── Supplied material ──

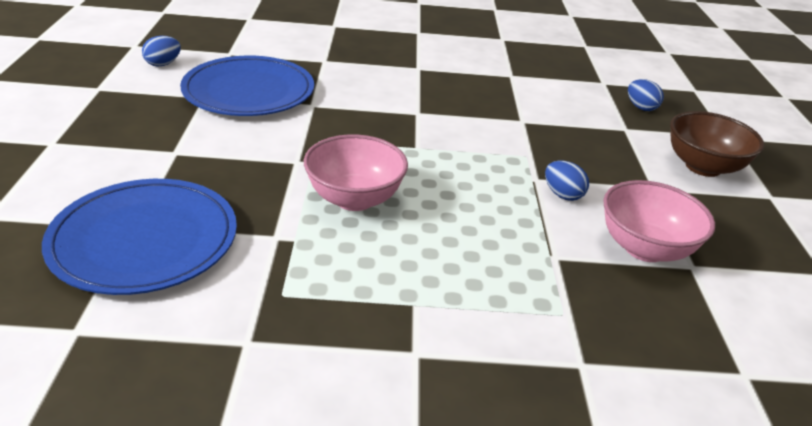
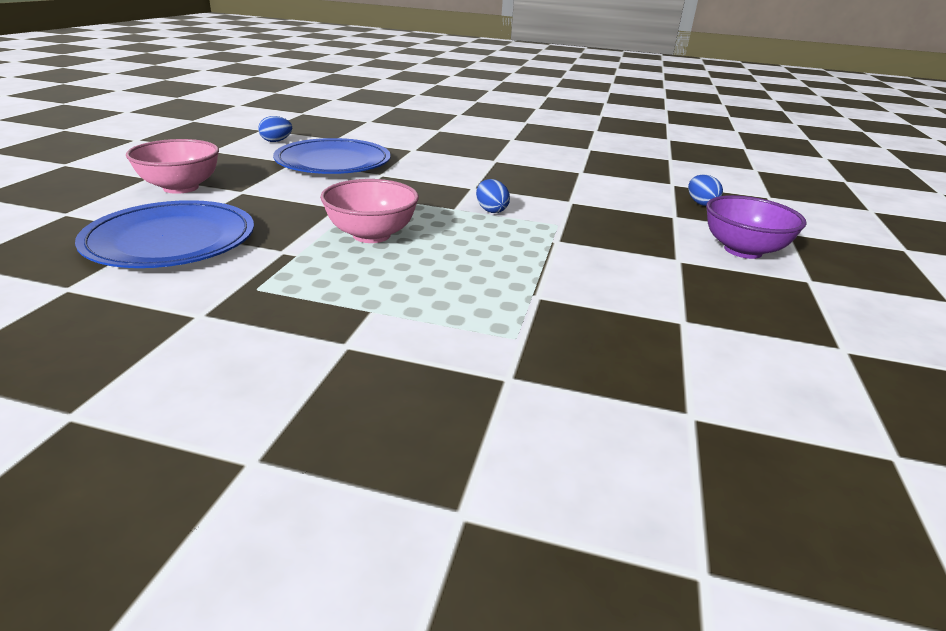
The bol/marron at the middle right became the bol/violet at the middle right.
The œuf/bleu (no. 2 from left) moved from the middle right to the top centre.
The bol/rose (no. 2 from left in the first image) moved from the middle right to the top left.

───

What the exercise asks: Please print the data above once more, exactly and without images.

Answer to this task:
The bol/marron at the middle right became the bol/violet at the middle right.
The œuf/bleu (no. 2 from left) moved from the middle right to the top centre.
The bol/rose (no. 2 from left in the first image) moved from the middle right to the top left.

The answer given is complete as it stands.